--- Dataset records Enclosed Below ---

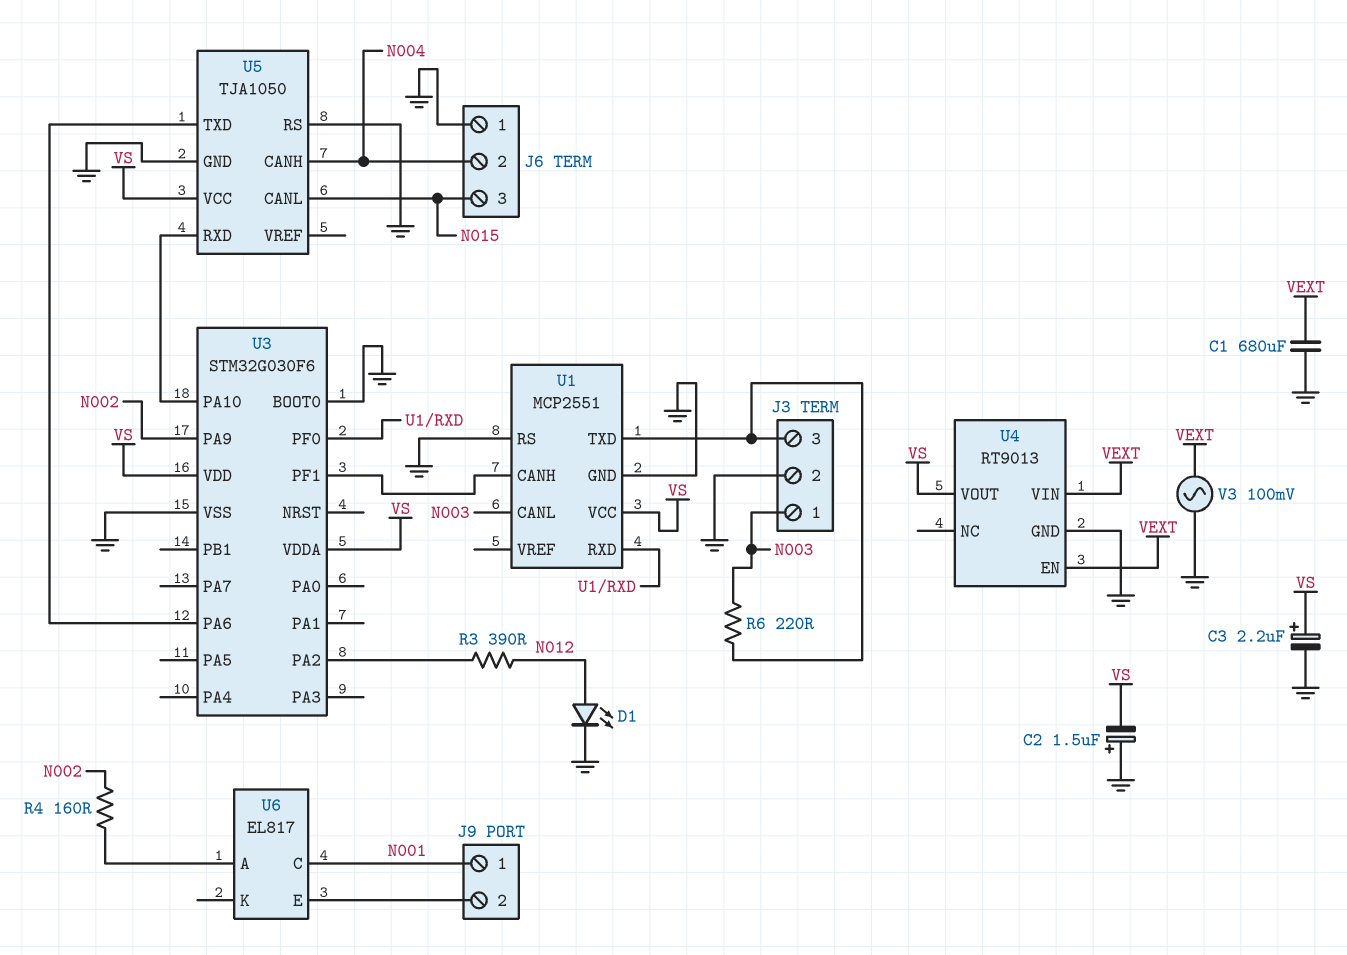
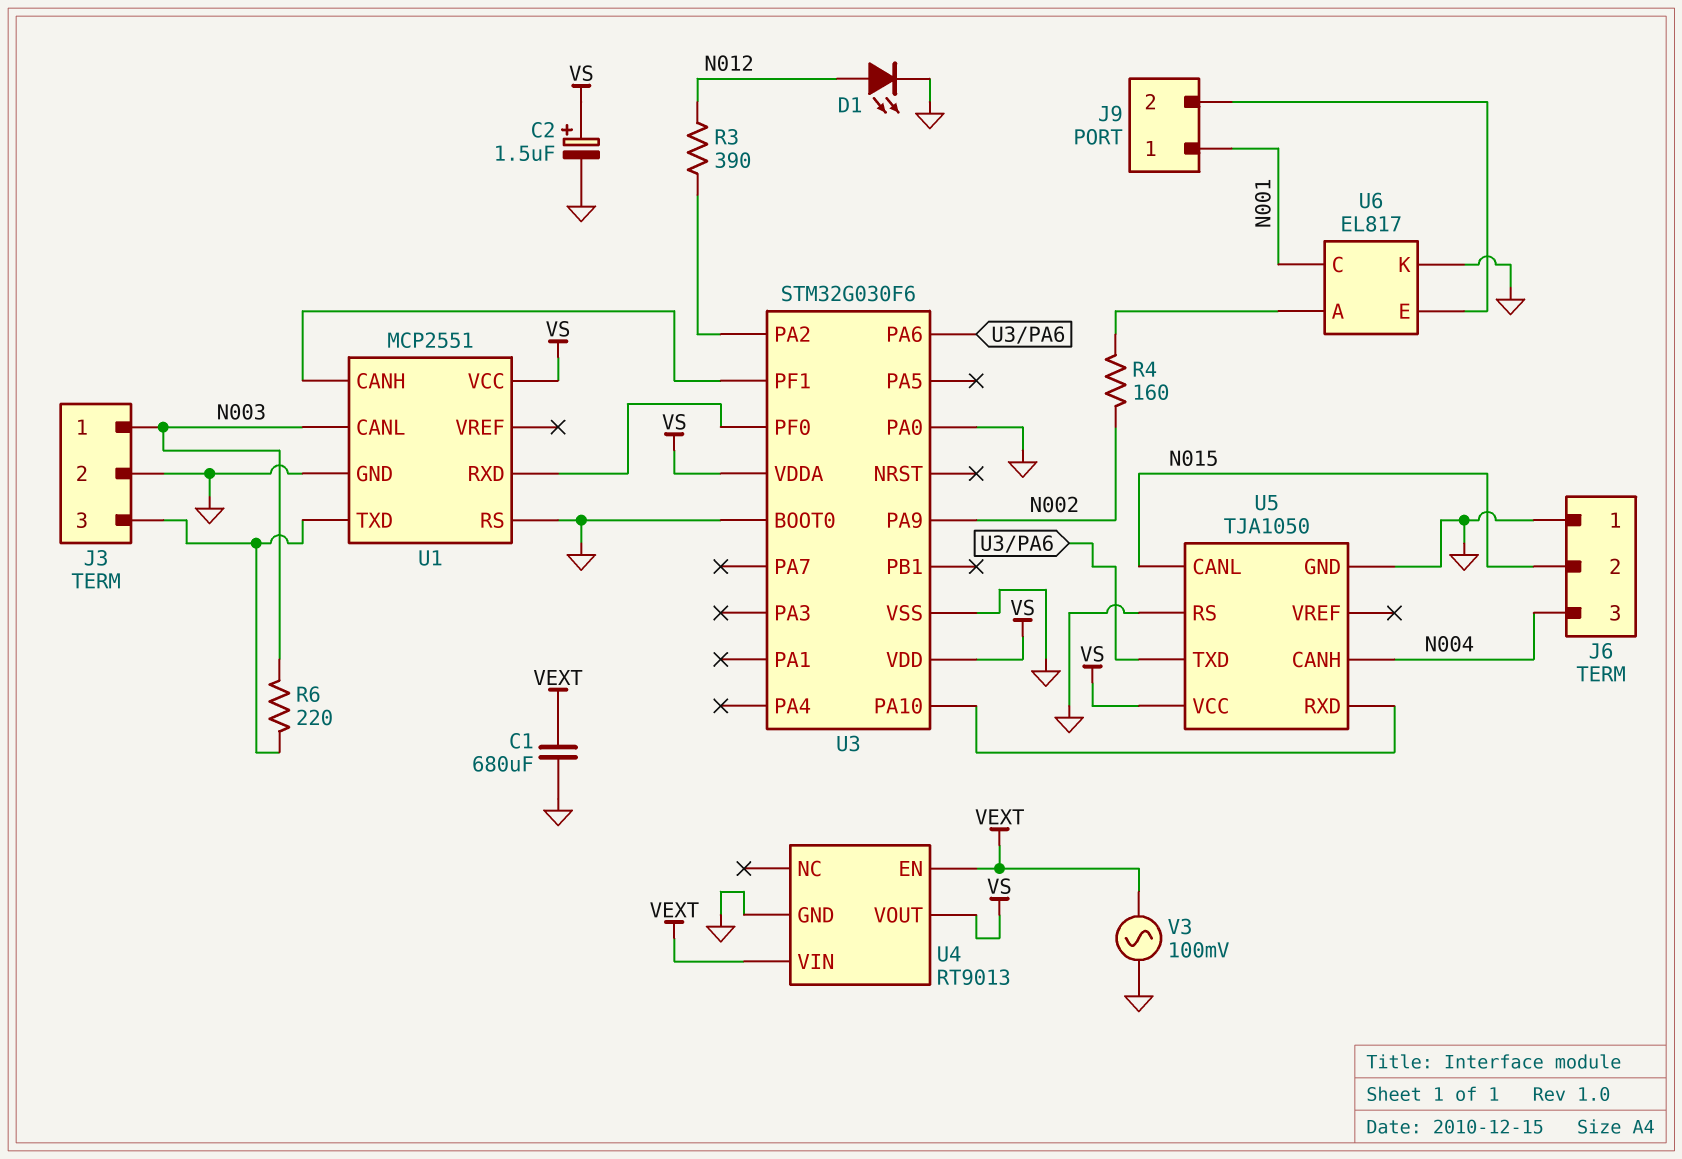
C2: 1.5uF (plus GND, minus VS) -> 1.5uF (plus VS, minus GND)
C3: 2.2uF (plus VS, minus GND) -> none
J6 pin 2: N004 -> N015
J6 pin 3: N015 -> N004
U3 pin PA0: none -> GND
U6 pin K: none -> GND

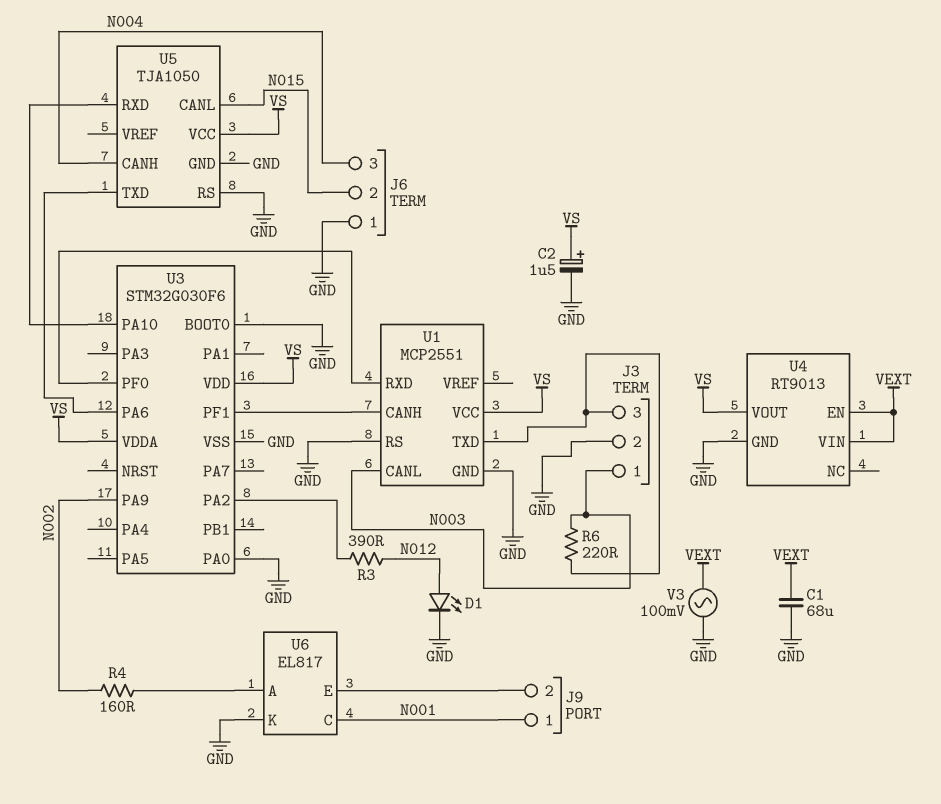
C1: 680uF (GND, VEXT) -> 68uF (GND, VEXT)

--- End of Enclosed Dataset records ---

Problem to solve:
Locate the lines above that contain "plus" and copy them.

Written solution:
C2: 1.5uF (plus GND, minus VS) -> 1.5uF (plus VS, minus GND)
C3: 2.2uF (plus VS, minus GND) -> none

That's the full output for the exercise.